▸ **Material for the task**:
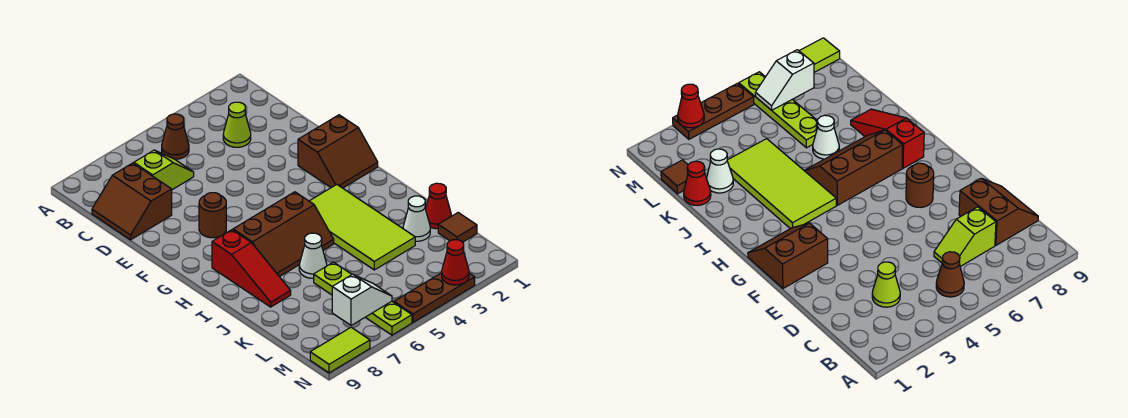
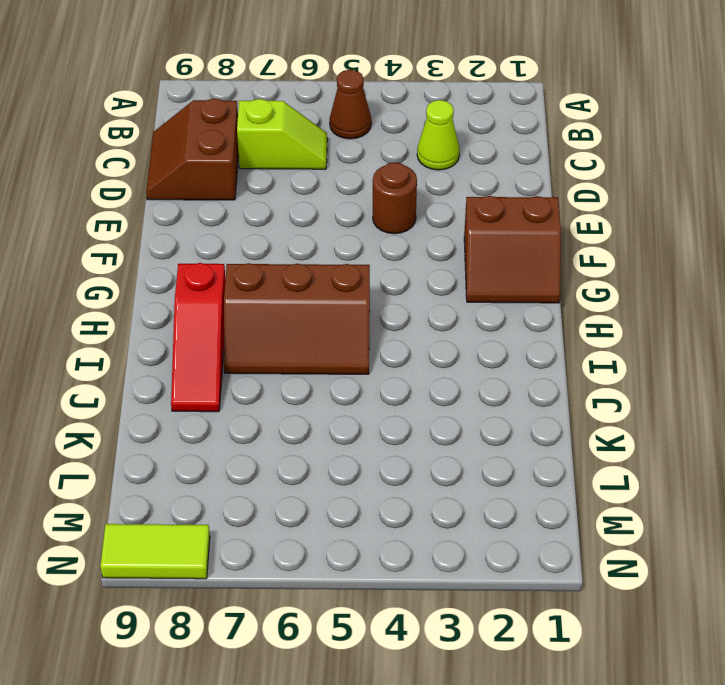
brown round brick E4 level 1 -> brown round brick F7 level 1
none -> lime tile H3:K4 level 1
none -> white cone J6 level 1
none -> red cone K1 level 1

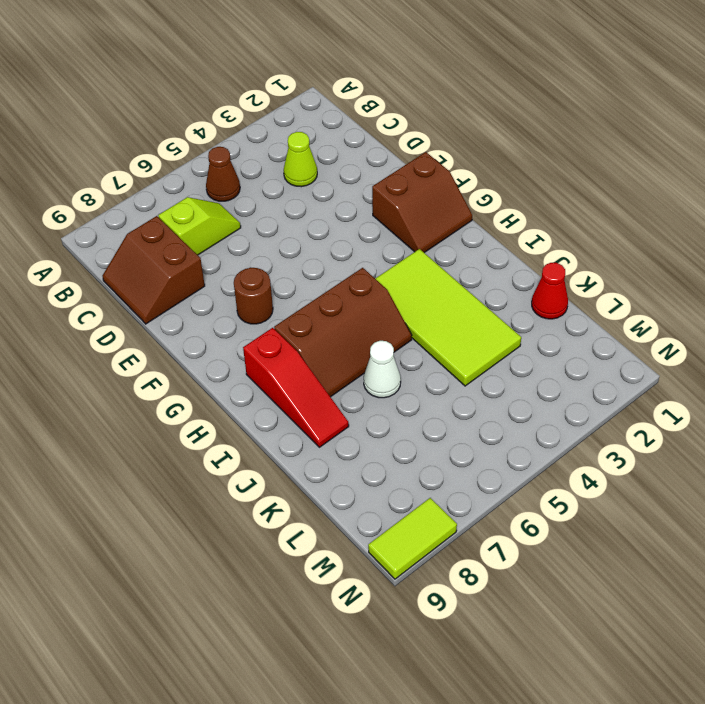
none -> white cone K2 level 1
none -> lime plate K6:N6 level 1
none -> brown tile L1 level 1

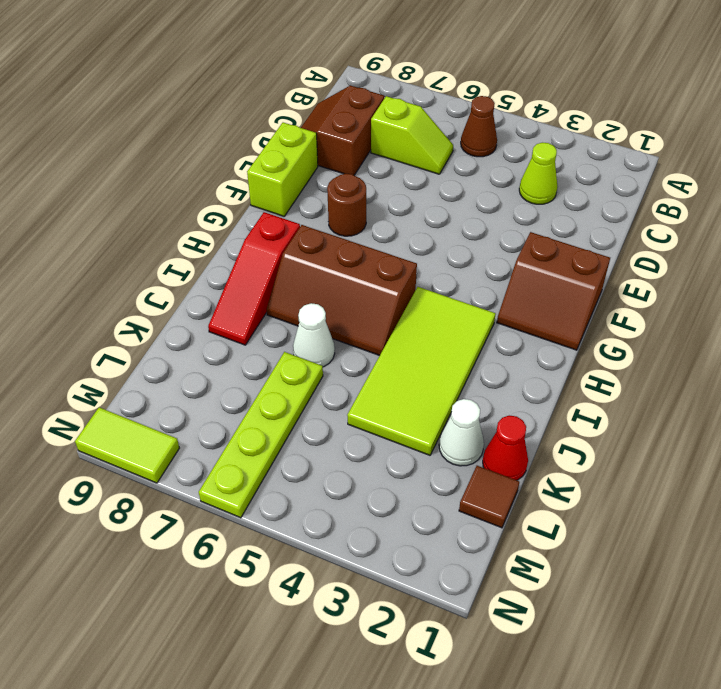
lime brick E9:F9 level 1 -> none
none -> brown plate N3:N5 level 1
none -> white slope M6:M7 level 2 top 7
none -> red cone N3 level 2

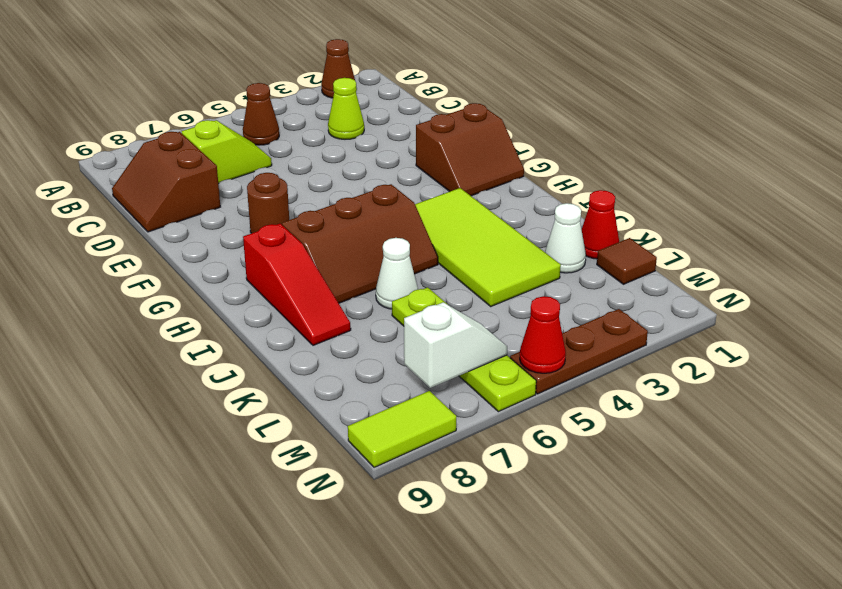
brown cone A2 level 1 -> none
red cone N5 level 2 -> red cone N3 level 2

▸ **About this exercise**: The output must start at the line holding "lime brick E9:F9 level 1 -> none", end at the last line of the listing above, and show each line exactly; please omit all pictures.

▸ **Expected answer**:
lime brick E9:F9 level 1 -> none
none -> brown plate N3:N5 level 1
none -> white slope M6:M7 level 2 top 7
none -> red cone N3 level 2

brown cone A2 level 1 -> none
red cone N5 level 2 -> red cone N3 level 2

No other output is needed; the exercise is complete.